● Task
Please transcribe the listing below in full and word for word, without its pictures.

--- START ---

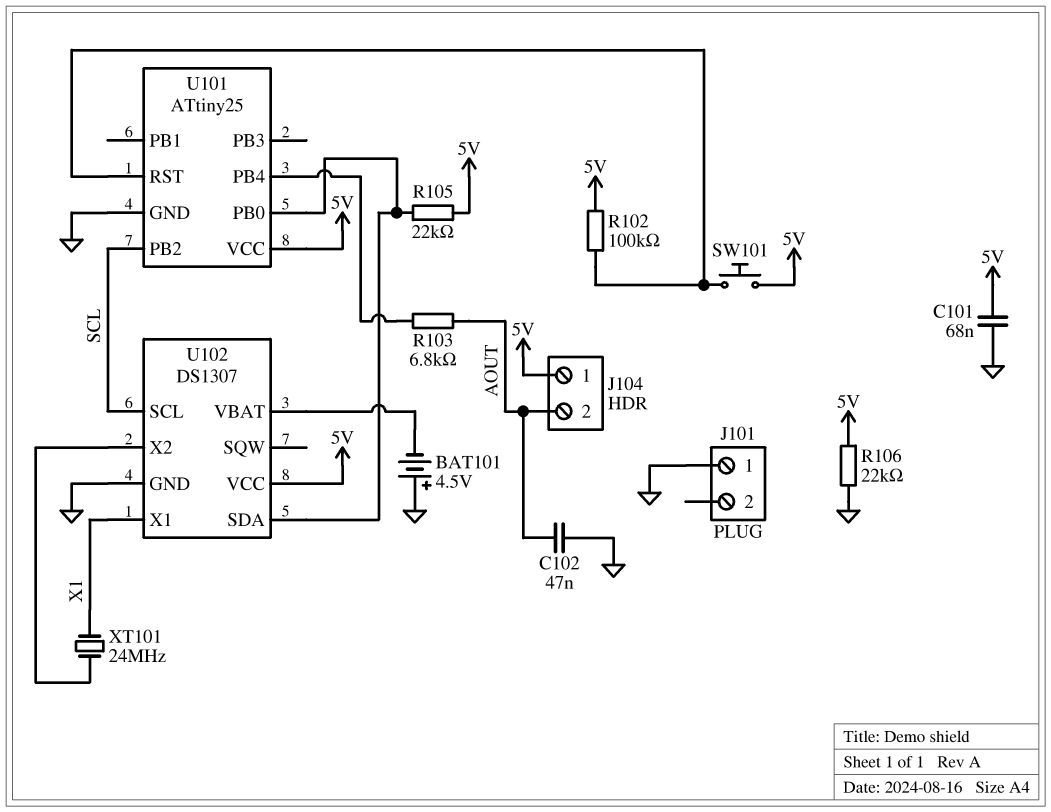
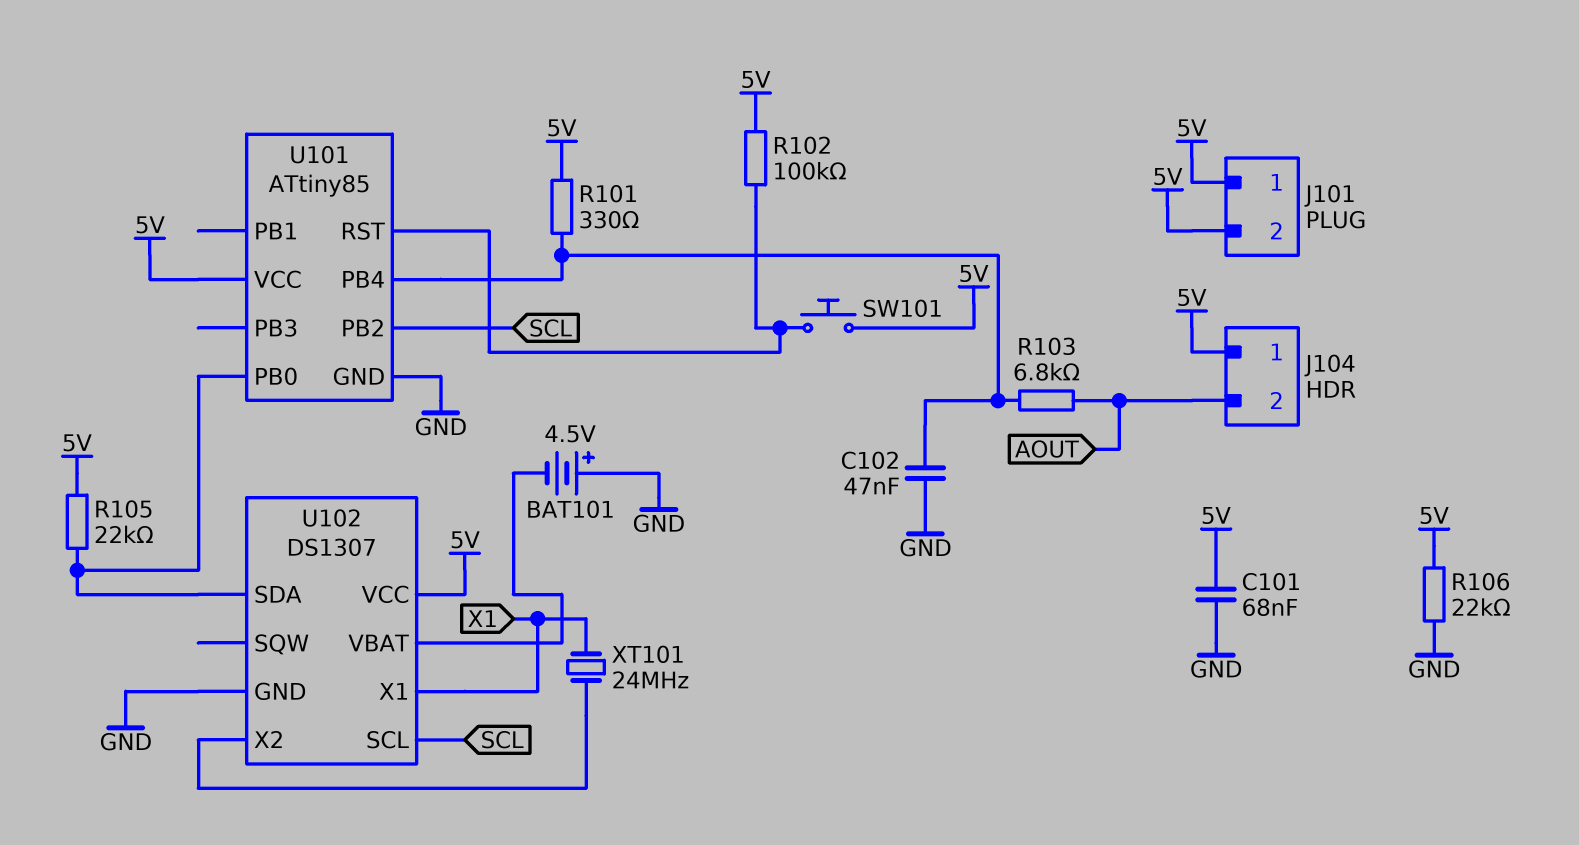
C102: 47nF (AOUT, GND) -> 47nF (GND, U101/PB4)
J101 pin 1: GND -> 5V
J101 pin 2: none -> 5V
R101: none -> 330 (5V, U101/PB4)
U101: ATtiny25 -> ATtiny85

--- END ---

● Solution to the exercise
C102: 47nF (AOUT, GND) -> 47nF (GND, U101/PB4)
J101 pin 1: GND -> 5V
J101 pin 2: none -> 5V
R101: none -> 330 (5V, U101/PB4)
U101: ATtiny25 -> ATtiny85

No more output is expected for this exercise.